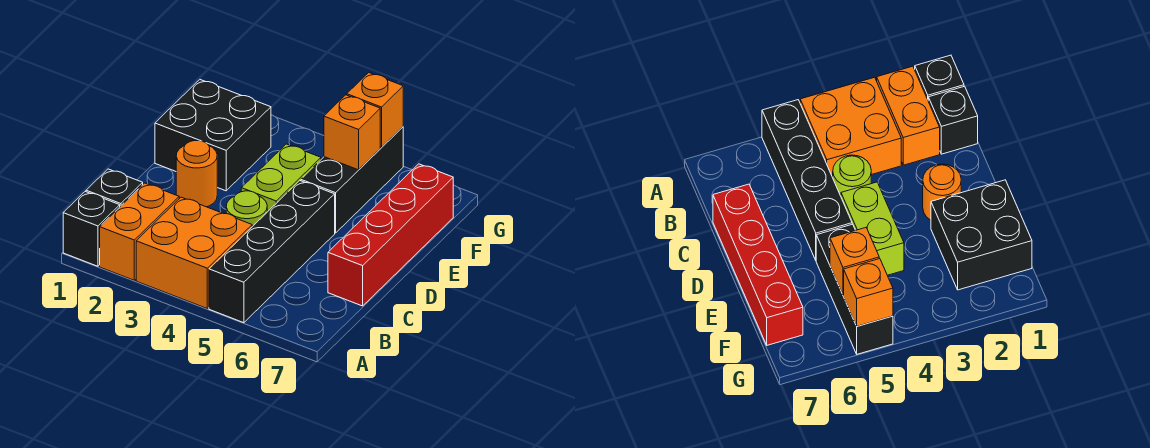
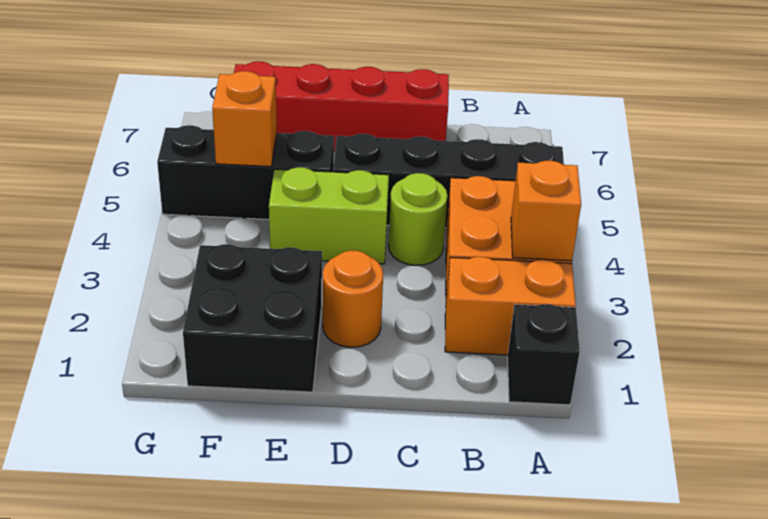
black brick B1 level 1 -> none
orange brick G5 level 2 -> orange brick A3 level 2

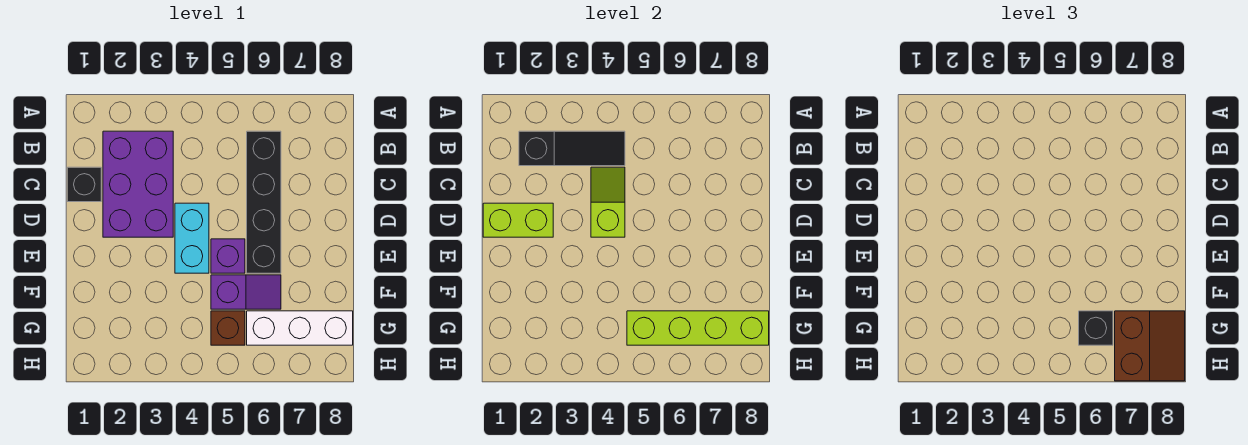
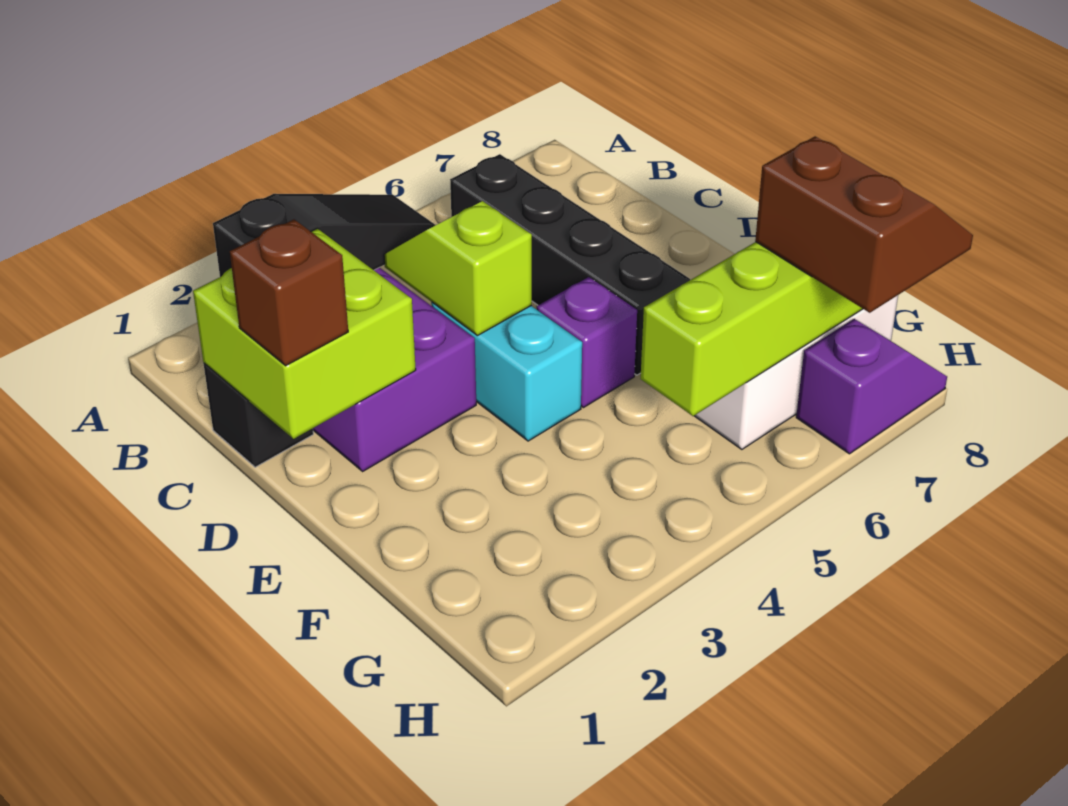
lime brick D1:D2 level 2 -> lime brick C1:D2 level 2
purple slope F5:F6 level 1 top 5 -> purple slope H7:H8 level 1 top 7
brown brick G5 level 1 -> brown brick D1 level 3
black brick G6 level 3 -> none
::::::
Task details: Reproduce the data above in full, exactly, with the images removed.

Solution to the problem:
black brick B1 level 1 -> none
orange brick G5 level 2 -> orange brick A3 level 2

lime brick D1:D2 level 2 -> lime brick C1:D2 level 2
purple slope F5:F6 level 1 top 5 -> purple slope H7:H8 level 1 top 7
brown brick G5 level 1 -> brown brick D1 level 3
black brick G6 level 3 -> none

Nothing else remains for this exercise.